— Work to be completed —
Retype the data below, every word of it, exactly.

"""

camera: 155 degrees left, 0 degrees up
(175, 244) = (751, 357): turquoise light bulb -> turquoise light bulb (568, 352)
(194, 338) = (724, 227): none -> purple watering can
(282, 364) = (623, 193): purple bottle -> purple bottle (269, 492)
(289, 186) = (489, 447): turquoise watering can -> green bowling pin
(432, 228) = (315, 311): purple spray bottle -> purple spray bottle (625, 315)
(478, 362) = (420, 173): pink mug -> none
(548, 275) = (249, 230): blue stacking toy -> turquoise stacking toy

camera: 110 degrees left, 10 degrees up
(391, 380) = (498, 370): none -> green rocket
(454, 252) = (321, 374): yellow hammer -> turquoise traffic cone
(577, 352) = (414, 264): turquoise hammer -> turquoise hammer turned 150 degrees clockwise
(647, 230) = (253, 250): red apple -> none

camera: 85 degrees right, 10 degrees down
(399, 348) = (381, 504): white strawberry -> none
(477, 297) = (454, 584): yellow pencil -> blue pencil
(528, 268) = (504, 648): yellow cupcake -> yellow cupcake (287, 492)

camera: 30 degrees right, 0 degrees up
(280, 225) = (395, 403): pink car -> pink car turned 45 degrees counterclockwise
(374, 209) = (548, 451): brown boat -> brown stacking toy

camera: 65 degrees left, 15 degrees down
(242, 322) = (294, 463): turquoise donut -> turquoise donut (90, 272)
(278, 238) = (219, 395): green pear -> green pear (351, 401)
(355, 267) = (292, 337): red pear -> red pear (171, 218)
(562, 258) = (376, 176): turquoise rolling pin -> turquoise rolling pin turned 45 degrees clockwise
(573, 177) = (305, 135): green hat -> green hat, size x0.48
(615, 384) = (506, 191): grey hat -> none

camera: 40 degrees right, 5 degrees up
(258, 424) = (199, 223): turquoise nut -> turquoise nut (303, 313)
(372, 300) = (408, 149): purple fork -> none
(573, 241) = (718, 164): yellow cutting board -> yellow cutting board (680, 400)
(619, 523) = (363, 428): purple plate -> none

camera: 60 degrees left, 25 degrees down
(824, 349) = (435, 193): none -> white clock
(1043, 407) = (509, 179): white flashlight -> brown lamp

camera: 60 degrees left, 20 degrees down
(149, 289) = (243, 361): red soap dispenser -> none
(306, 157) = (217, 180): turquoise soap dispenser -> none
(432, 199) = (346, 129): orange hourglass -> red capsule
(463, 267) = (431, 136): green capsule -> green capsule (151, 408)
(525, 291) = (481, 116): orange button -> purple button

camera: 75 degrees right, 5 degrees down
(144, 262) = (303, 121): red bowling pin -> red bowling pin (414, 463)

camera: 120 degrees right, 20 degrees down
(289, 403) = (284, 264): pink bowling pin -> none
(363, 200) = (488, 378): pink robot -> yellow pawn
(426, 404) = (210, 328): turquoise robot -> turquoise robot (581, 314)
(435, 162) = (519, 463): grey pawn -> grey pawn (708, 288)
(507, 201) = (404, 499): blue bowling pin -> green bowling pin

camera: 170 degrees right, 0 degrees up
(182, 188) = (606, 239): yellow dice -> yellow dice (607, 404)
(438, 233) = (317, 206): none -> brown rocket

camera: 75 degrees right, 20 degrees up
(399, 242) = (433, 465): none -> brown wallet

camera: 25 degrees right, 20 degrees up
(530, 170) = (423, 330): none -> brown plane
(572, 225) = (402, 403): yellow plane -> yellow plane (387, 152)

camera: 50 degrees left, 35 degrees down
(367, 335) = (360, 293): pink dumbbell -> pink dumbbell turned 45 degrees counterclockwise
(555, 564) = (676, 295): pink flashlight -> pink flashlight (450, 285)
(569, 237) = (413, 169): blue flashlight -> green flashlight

"""

— Result —
camera: 155 degrees left, 0 degrees up
(175, 244) = (751, 357): turquoise light bulb -> turquoise light bulb (568, 352)
(194, 338) = (724, 227): none -> purple watering can
(282, 364) = (623, 193): purple bottle -> purple bottle (269, 492)
(289, 186) = (489, 447): turquoise watering can -> green bowling pin
(432, 228) = (315, 311): purple spray bottle -> purple spray bottle (625, 315)
(478, 362) = (420, 173): pink mug -> none
(548, 275) = (249, 230): blue stacking toy -> turquoise stacking toy

camera: 110 degrees left, 10 degrees up
(391, 380) = (498, 370): none -> green rocket
(454, 252) = (321, 374): yellow hammer -> turquoise traffic cone
(577, 352) = (414, 264): turquoise hammer -> turquoise hammer turned 150 degrees clockwise
(647, 230) = (253, 250): red apple -> none

camera: 85 degrees right, 10 degrees down
(399, 348) = (381, 504): white strawberry -> none
(477, 297) = (454, 584): yellow pencil -> blue pencil
(528, 268) = (504, 648): yellow cupcake -> yellow cupcake (287, 492)

camera: 30 degrees right, 0 degrees up
(280, 225) = (395, 403): pink car -> pink car turned 45 degrees counterclockwise
(374, 209) = (548, 451): brown boat -> brown stacking toy

camera: 65 degrees left, 15 degrees down
(242, 322) = (294, 463): turquoise donut -> turquoise donut (90, 272)
(278, 238) = (219, 395): green pear -> green pear (351, 401)
(355, 267) = (292, 337): red pear -> red pear (171, 218)
(562, 258) = (376, 176): turquoise rolling pin -> turquoise rolling pin turned 45 degrees clockwise
(573, 177) = (305, 135): green hat -> green hat, size x0.48
(615, 384) = (506, 191): grey hat -> none

camera: 40 degrees right, 5 degrees up
(258, 424) = (199, 223): turquoise nut -> turquoise nut (303, 313)
(372, 300) = (408, 149): purple fork -> none
(573, 241) = (718, 164): yellow cutting board -> yellow cutting board (680, 400)
(619, 523) = (363, 428): purple plate -> none

camera: 60 degrees left, 25 degrees down
(824, 349) = (435, 193): none -> white clock
(1043, 407) = (509, 179): white flashlight -> brown lamp

camera: 60 degrees left, 20 degrees down
(149, 289) = (243, 361): red soap dispenser -> none
(306, 157) = (217, 180): turquoise soap dispenser -> none
(432, 199) = (346, 129): orange hourglass -> red capsule
(463, 267) = (431, 136): green capsule -> green capsule (151, 408)
(525, 291) = (481, 116): orange button -> purple button

camera: 75 degrees right, 5 degrees down
(144, 262) = (303, 121): red bowling pin -> red bowling pin (414, 463)

camera: 120 degrees right, 20 degrees down
(289, 403) = (284, 264): pink bowling pin -> none
(363, 200) = (488, 378): pink robot -> yellow pawn
(426, 404) = (210, 328): turquoise robot -> turquoise robot (581, 314)
(435, 162) = (519, 463): grey pawn -> grey pawn (708, 288)
(507, 201) = (404, 499): blue bowling pin -> green bowling pin

camera: 170 degrees right, 0 degrees up
(182, 188) = (606, 239): yellow dice -> yellow dice (607, 404)
(438, 233) = (317, 206): none -> brown rocket

camera: 75 degrees right, 20 degrees up
(399, 242) = (433, 465): none -> brown wallet

camera: 25 degrees right, 20 degrees up
(530, 170) = (423, 330): none -> brown plane
(572, 225) = (402, 403): yellow plane -> yellow plane (387, 152)

camera: 50 degrees left, 35 degrees down
(367, 335) = (360, 293): pink dumbbell -> pink dumbbell turned 45 degrees counterclockwise
(555, 564) = (676, 295): pink flashlight -> pink flashlight (450, 285)
(569, 237) = (413, 169): blue flashlight -> green flashlight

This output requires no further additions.